* THE TASK: From the entries below, copy each line in which the word "flashlight" occurs.

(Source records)
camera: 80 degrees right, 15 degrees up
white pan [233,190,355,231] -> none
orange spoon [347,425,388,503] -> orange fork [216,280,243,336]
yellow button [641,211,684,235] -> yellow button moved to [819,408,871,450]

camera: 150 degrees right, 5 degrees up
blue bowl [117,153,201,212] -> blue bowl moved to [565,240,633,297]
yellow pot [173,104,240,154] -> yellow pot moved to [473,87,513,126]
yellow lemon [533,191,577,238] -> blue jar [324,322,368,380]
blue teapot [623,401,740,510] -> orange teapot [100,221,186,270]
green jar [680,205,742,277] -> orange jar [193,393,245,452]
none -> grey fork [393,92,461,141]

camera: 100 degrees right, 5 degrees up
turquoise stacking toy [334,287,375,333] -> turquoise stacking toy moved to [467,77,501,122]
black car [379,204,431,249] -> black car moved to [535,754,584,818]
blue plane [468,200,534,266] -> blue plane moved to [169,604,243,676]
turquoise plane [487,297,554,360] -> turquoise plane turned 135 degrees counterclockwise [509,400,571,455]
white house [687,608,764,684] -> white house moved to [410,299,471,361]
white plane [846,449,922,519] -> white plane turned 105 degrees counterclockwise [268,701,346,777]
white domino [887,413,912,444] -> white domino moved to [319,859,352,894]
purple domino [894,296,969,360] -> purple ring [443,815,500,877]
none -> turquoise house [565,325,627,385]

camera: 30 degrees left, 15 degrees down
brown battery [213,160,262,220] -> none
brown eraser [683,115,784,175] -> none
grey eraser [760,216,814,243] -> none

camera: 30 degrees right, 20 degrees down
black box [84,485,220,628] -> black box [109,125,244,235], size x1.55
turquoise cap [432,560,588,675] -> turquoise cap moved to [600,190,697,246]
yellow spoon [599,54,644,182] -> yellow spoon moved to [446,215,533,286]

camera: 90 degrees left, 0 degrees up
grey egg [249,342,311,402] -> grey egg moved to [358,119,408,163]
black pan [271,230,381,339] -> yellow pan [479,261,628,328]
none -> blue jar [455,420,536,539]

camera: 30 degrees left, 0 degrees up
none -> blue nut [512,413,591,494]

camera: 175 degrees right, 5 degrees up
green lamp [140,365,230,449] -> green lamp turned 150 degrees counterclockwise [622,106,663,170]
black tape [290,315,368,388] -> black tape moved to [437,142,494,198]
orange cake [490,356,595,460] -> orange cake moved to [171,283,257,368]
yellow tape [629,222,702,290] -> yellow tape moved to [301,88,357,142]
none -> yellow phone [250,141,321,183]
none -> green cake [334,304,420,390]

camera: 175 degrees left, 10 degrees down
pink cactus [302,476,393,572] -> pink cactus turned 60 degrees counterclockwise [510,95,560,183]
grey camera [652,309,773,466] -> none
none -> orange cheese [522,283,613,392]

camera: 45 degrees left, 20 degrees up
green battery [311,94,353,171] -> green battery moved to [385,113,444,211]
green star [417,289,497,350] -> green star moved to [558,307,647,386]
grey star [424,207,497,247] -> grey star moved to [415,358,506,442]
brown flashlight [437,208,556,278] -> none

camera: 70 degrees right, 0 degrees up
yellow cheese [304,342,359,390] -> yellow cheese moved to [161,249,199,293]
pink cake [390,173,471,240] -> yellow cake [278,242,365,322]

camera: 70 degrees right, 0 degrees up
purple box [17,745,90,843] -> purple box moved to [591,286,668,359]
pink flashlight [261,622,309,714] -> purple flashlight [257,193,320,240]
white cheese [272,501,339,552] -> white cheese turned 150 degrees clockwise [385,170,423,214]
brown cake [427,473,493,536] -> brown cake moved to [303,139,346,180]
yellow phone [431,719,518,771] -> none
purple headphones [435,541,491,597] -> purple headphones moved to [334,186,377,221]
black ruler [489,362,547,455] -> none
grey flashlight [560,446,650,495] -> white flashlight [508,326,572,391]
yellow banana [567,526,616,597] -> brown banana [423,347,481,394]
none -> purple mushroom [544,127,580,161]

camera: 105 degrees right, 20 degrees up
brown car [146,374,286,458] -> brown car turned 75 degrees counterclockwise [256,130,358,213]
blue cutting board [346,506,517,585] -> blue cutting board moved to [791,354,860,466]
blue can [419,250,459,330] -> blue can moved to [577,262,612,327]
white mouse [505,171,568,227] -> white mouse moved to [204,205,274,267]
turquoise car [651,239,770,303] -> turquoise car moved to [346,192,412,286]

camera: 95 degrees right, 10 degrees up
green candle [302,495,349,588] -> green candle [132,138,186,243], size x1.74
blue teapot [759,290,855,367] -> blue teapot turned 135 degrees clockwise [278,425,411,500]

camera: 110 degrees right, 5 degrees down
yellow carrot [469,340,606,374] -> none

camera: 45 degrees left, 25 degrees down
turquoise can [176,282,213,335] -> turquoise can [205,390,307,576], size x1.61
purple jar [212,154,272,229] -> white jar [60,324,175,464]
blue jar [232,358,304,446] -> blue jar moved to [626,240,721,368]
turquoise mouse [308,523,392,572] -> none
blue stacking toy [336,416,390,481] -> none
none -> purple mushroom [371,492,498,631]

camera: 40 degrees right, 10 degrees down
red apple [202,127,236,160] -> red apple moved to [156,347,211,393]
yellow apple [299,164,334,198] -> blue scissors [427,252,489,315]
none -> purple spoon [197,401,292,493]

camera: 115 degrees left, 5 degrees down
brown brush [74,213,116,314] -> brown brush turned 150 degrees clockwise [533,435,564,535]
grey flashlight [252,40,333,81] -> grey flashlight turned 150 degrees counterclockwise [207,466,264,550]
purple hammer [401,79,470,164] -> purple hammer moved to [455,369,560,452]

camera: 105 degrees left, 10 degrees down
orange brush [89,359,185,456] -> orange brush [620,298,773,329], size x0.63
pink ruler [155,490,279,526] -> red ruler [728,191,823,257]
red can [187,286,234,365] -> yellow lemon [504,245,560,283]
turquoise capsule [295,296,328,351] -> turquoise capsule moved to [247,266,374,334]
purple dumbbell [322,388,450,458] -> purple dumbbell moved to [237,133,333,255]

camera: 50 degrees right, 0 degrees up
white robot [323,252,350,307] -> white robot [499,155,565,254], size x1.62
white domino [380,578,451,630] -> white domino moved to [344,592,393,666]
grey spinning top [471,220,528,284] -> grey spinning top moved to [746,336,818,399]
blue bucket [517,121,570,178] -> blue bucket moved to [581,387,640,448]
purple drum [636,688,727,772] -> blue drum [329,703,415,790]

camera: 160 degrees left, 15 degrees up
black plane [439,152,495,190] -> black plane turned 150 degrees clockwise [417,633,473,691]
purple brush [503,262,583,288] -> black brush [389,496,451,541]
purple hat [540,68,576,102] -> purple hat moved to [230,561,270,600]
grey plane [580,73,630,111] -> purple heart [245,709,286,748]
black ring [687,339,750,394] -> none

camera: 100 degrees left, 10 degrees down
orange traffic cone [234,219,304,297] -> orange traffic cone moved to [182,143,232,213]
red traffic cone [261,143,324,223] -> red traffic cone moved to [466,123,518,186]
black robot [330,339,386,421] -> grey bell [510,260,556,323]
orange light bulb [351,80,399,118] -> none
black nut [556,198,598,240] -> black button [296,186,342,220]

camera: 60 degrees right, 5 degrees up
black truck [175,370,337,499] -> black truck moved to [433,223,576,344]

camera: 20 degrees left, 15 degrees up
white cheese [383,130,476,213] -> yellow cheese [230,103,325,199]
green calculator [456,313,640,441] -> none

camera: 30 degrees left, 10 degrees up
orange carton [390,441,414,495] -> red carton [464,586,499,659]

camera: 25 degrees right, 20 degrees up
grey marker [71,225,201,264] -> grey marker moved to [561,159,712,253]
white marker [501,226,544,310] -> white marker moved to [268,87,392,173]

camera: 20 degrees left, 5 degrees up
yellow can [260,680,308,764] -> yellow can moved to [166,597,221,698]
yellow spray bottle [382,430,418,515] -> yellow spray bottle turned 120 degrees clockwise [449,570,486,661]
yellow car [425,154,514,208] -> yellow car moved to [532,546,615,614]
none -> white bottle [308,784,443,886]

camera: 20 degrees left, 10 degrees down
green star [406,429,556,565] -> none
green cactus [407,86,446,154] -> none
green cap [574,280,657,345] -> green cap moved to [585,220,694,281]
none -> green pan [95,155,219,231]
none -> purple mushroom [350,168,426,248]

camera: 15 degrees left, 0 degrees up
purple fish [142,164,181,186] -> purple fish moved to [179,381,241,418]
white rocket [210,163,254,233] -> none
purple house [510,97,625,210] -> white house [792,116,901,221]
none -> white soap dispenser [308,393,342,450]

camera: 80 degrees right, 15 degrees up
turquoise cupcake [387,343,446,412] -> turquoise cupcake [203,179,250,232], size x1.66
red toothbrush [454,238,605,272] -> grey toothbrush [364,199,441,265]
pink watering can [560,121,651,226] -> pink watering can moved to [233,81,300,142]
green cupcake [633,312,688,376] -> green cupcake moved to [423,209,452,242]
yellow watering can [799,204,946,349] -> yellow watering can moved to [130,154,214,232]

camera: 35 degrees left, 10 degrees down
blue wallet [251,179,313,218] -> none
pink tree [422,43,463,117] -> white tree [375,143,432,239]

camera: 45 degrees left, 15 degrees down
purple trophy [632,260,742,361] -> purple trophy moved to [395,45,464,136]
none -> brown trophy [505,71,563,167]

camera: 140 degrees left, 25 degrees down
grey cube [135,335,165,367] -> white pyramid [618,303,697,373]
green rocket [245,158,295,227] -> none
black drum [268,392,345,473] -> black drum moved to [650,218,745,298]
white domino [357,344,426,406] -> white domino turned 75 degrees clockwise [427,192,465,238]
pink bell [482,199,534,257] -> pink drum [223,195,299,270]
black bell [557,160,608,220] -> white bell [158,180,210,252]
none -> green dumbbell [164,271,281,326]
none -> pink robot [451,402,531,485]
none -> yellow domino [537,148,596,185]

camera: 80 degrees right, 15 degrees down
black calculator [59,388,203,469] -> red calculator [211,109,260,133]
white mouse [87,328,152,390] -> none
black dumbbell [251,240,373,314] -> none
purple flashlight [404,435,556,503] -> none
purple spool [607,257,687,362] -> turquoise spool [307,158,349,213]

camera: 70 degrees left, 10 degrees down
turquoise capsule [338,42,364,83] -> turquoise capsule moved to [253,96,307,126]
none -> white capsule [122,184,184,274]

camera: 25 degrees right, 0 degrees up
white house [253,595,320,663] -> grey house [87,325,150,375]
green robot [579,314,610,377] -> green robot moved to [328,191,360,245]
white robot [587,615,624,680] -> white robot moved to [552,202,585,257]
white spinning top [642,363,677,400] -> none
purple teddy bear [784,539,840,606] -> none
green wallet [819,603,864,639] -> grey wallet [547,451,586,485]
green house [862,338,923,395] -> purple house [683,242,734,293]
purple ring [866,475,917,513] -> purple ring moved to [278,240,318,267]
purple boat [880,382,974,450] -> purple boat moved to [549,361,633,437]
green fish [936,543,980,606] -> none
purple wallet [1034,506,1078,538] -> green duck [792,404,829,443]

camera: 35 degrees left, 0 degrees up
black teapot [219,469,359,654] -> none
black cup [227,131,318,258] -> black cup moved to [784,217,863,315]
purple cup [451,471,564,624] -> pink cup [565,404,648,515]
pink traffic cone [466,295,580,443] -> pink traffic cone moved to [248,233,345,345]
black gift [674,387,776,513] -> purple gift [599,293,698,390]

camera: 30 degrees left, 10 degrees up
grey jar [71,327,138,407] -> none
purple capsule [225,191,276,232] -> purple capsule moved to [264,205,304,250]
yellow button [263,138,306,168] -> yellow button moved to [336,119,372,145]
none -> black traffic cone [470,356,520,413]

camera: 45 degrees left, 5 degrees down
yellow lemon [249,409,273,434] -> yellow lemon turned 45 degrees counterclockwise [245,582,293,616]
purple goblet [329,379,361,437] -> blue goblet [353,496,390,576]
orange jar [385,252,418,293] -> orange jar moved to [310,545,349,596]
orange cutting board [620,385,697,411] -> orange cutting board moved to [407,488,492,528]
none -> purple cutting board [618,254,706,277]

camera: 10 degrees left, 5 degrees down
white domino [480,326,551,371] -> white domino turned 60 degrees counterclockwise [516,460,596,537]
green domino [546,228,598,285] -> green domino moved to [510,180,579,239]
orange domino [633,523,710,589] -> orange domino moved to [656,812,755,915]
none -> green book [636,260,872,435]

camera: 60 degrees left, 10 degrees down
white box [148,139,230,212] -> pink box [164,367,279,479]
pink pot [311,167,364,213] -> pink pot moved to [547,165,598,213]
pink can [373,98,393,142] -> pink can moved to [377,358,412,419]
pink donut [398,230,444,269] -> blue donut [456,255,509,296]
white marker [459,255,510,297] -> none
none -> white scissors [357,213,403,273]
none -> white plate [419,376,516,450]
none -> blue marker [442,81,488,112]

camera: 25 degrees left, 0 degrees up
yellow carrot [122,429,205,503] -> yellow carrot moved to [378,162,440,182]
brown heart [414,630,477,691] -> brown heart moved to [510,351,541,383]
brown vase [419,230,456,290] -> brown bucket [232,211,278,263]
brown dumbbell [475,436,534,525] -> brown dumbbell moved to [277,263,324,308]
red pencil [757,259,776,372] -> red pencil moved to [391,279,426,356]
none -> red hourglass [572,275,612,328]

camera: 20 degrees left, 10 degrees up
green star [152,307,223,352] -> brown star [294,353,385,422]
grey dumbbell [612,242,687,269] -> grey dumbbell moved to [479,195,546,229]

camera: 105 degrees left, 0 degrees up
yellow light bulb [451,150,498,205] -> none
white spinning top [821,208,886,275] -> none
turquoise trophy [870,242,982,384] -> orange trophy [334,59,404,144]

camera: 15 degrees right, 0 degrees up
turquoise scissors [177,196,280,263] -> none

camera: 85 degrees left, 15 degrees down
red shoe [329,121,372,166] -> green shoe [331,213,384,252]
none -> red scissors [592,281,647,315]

* RESPONSE:
brown flashlight [437,208,556,278] -> none
pink flashlight [261,622,309,714] -> purple flashlight [257,193,320,240]
grey flashlight [560,446,650,495] -> white flashlight [508,326,572,391]
grey flashlight [252,40,333,81] -> grey flashlight turned 150 degrees counterclockwise [207,466,264,550]
purple flashlight [404,435,556,503] -> none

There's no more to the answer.